Scene change data:
________________________________________

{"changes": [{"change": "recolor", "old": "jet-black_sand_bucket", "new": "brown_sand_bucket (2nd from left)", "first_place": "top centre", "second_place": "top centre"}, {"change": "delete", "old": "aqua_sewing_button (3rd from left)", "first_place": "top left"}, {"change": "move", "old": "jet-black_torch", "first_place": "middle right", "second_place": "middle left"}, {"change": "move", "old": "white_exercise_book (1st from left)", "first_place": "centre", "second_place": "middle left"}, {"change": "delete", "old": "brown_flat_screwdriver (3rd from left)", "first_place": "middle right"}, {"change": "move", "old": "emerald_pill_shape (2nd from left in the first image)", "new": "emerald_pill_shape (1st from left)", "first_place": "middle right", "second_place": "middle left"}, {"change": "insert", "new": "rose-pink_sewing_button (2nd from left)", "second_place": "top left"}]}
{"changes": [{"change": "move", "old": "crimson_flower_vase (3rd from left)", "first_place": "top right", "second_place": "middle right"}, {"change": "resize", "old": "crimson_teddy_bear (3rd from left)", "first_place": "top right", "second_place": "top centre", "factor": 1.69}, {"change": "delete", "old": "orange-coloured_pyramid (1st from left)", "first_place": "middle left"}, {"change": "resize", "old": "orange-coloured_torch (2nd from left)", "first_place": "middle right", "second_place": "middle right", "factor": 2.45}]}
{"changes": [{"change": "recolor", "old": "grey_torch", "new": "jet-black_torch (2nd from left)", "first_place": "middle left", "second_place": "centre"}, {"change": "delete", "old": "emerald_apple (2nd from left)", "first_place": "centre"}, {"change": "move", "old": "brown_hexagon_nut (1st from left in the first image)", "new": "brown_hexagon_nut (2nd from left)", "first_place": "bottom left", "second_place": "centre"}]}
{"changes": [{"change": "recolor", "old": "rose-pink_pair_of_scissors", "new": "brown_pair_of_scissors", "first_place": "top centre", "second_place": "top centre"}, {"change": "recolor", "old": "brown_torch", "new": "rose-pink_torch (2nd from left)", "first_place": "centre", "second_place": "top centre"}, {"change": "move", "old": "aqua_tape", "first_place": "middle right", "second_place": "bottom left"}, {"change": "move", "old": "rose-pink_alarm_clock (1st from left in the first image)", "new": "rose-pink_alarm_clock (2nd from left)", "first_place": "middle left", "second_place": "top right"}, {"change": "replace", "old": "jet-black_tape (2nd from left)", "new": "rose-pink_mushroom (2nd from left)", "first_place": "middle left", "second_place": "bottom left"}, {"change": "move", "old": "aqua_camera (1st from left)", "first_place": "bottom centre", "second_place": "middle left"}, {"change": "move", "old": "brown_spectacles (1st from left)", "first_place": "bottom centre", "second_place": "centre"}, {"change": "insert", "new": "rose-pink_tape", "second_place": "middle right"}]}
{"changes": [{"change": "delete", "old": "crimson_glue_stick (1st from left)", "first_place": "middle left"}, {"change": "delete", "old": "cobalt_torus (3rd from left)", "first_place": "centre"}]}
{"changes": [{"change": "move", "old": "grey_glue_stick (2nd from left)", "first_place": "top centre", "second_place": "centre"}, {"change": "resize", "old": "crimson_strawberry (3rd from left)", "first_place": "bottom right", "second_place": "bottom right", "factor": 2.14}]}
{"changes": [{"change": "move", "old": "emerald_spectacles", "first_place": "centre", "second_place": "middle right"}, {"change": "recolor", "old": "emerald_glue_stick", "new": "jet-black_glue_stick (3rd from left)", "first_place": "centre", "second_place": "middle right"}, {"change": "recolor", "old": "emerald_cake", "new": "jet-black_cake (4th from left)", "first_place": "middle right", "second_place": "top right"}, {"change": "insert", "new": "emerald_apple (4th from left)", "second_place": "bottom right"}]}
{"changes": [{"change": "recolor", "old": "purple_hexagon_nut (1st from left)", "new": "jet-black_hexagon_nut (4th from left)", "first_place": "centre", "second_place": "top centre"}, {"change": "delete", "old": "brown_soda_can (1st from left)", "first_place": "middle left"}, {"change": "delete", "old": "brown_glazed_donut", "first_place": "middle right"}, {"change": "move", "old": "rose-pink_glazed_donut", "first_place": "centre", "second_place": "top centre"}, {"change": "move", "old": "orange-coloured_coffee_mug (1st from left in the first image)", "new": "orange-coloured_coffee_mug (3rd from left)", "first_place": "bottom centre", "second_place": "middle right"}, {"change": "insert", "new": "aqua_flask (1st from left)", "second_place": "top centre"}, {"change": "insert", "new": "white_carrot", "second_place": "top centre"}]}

________________________________________

Task prompt: Repeat all the lines above, keeping them exactly as they are.

Answer to this problem:
{"changes": [{"change": "recolor", "old": "jet-black_sand_bucket", "new": "brown_sand_bucket (2nd from left)", "first_place": "top centre", "second_place": "top centre"}, {"change": "delete", "old": "aqua_sewing_button (3rd from left)", "first_place": "top left"}, {"change": "move", "old": "jet-black_torch", "first_place": "middle right", "second_place": "middle left"}, {"change": "move", "old": "white_exercise_book (1st from left)", "first_place": "centre", "second_place": "middle left"}, {"change": "delete", "old": "brown_flat_screwdriver (3rd from left)", "first_place": "middle right"}, {"change": "move", "old": "emerald_pill_shape (2nd from left in the first image)", "new": "emerald_pill_shape (1st from left)", "first_place": "middle right", "second_place": "middle left"}, {"change": "insert", "new": "rose-pink_sewing_button (2nd from left)", "second_place": "top left"}]}
{"changes": [{"change": "move", "old": "crimson_flower_vase (3rd from left)", "first_place": "top right", "second_place": "middle right"}, {"change": "resize", "old": "crimson_teddy_bear (3rd from left)", "first_place": "top right", "second_place": "top centre", "factor": 1.69}, {"change": "delete", "old": "orange-coloured_pyramid (1st from left)", "first_place": "middle left"}, {"change": "resize", "old": "orange-coloured_torch (2nd from left)", "first_place": "middle right", "second_place": "middle right", "factor": 2.45}]}
{"changes": [{"change": "recolor", "old": "grey_torch", "new": "jet-black_torch (2nd from left)", "first_place": "middle left", "second_place": "centre"}, {"change": "delete", "old": "emerald_apple (2nd from left)", "first_place": "centre"}, {"change": "move", "old": "brown_hexagon_nut (1st from left in the first image)", "new": "brown_hexagon_nut (2nd from left)", "first_place": "bottom left", "second_place": "centre"}]}
{"changes": [{"change": "recolor", "old": "rose-pink_pair_of_scissors", "new": "brown_pair_of_scissors", "first_place": "top centre", "second_place": "top centre"}, {"change": "recolor", "old": "brown_torch", "new": "rose-pink_torch (2nd from left)", "first_place": "centre", "second_place": "top centre"}, {"change": "move", "old": "aqua_tape", "first_place": "middle right", "second_place": "bottom left"}, {"change": "move", "old": "rose-pink_alarm_clock (1st from left in the first image)", "new": "rose-pink_alarm_clock (2nd from left)", "first_place": "middle left", "second_place": "top right"}, {"change": "replace", "old": "jet-black_tape (2nd from left)", "new": "rose-pink_mushroom (2nd from left)", "first_place": "middle left", "second_place": "bottom left"}, {"change": "move", "old": "aqua_camera (1st from left)", "first_place": "bottom centre", "second_place": "middle left"}, {"change": "move", "old": "brown_spectacles (1st from left)", "first_place": "bottom centre", "second_place": "centre"}, {"change": "insert", "new": "rose-pink_tape", "second_place": "middle right"}]}
{"changes": [{"change": "delete", "old": "crimson_glue_stick (1st from left)", "first_place": "middle left"}, {"change": "delete", "old": "cobalt_torus (3rd from left)", "first_place": "centre"}]}
{"changes": [{"change": "move", "old": "grey_glue_stick (2nd from left)", "first_place": "top centre", "second_place": "centre"}, {"change": "resize", "old": "crimson_strawberry (3rd from left)", "first_place": "bottom right", "second_place": "bottom right", "factor": 2.14}]}
{"changes": [{"change": "move", "old": "emerald_spectacles", "first_place": "centre", "second_place": "middle right"}, {"change": "recolor", "old": "emerald_glue_stick", "new": "jet-black_glue_stick (3rd from left)", "first_place": "centre", "second_place": "middle right"}, {"change": "recolor", "old": "emerald_cake", "new": "jet-black_cake (4th from left)", "first_place": "middle right", "second_place": "top right"}, {"change": "insert", "new": "emerald_apple (4th from left)", "second_place": "bottom right"}]}
{"changes": [{"change": "recolor", "old": "purple_hexagon_nut (1st from left)", "new": "jet-black_hexagon_nut (4th from left)", "first_place": "centre", "second_place": "top centre"}, {"change": "delete", "old": "brown_soda_can (1st from left)", "first_place": "middle left"}, {"change": "delete", "old": "brown_glazed_donut", "first_place": "middle right"}, {"change": "move", "old": "rose-pink_glazed_donut", "first_place": "centre", "second_place": "top centre"}, {"change": "move", "old": "orange-coloured_coffee_mug (1st from left in the first image)", "new": "orange-coloured_coffee_mug (3rd from left)", "first_place": "bottom centre", "second_place": "middle right"}, {"change": "insert", "new": "aqua_flask (1st from left)", "second_place": "top centre"}, {"change": "insert", "new": "white_carrot", "second_place": "top centre"}]}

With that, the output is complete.